Data records:

◇ ◇ ◇ ◇ ◇ ◇ ◇

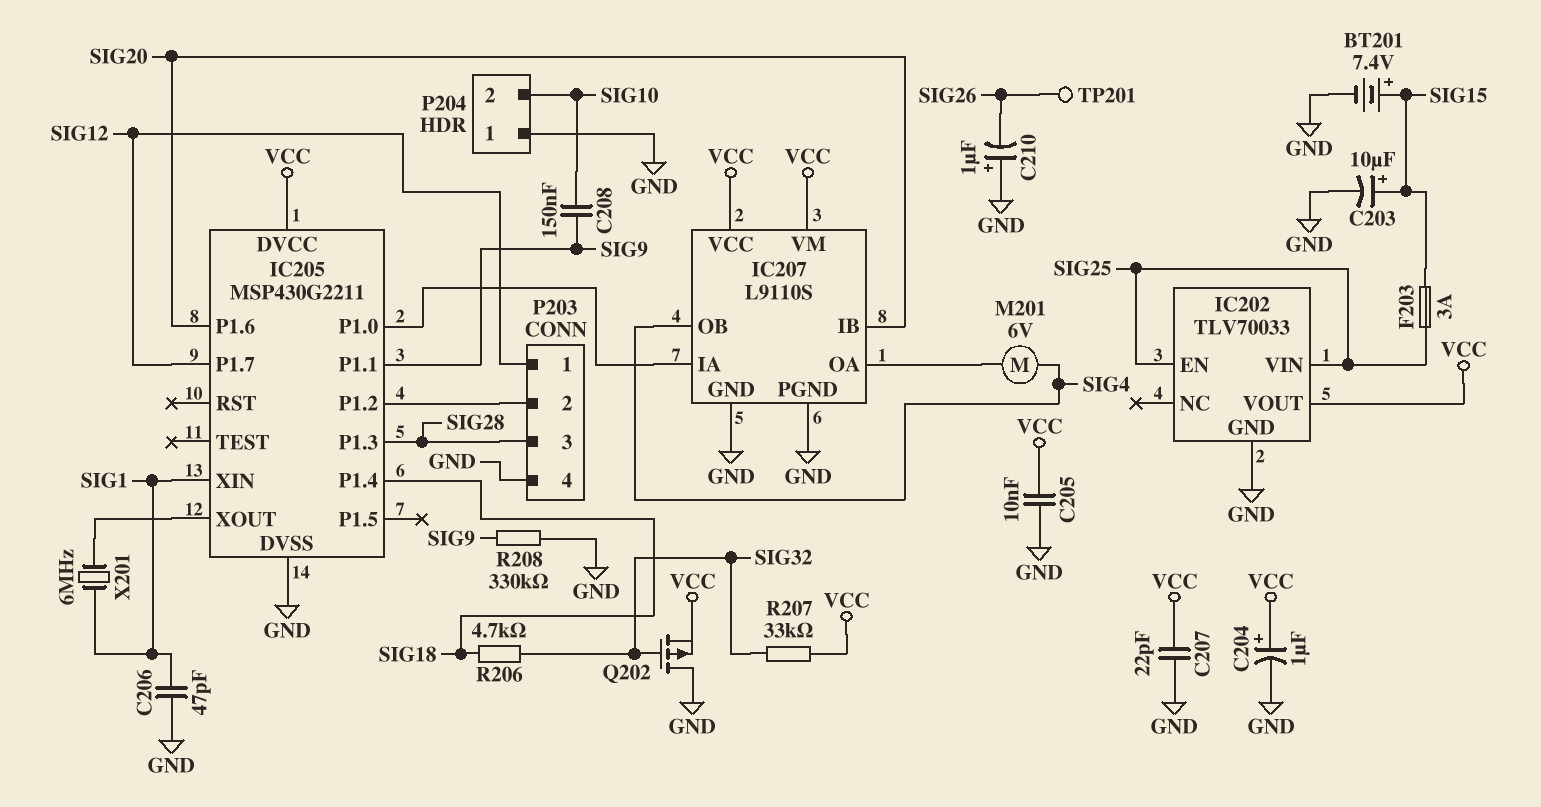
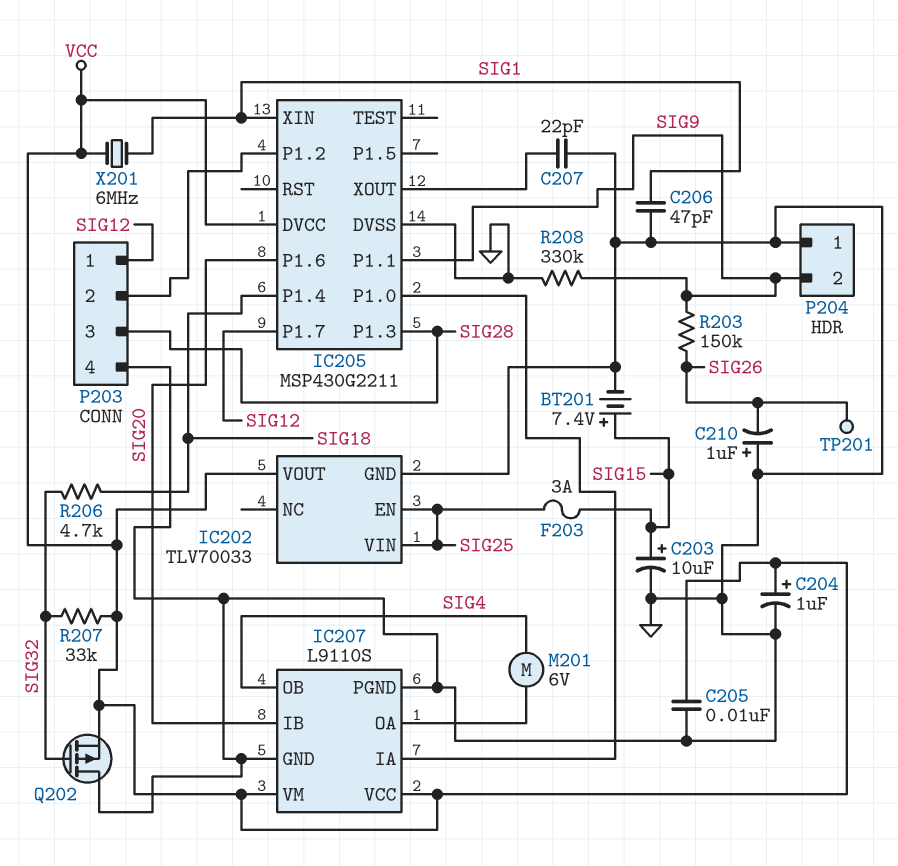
C207: 22pF (GND, VCC) -> 22pF (GND, IC205/XOUT)
C208: 150nF (SIG9, SIG10) -> none
P204 pin 2: SIG10 -> SIG9
R203: none -> 150k (SIG9, SIG26)
X201: 6MHz (IC205/XOUT, SIG1) -> 6MHz (SIG1, VCC)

◇ ◇ ◇ ◇ ◇ ◇ ◇

(Action item): Nothing should appear in the answer except the lines from the one containing "C208: 150nF (SIG9, SIG10) -> none" to the end of the data above, reproduced exactly.

(Output):
C208: 150nF (SIG9, SIG10) -> none
P204 pin 2: SIG10 -> SIG9
R203: none -> 150k (SIG9, SIG26)
X201: 6MHz (IC205/XOUT, SIG1) -> 6MHz (SIG1, VCC)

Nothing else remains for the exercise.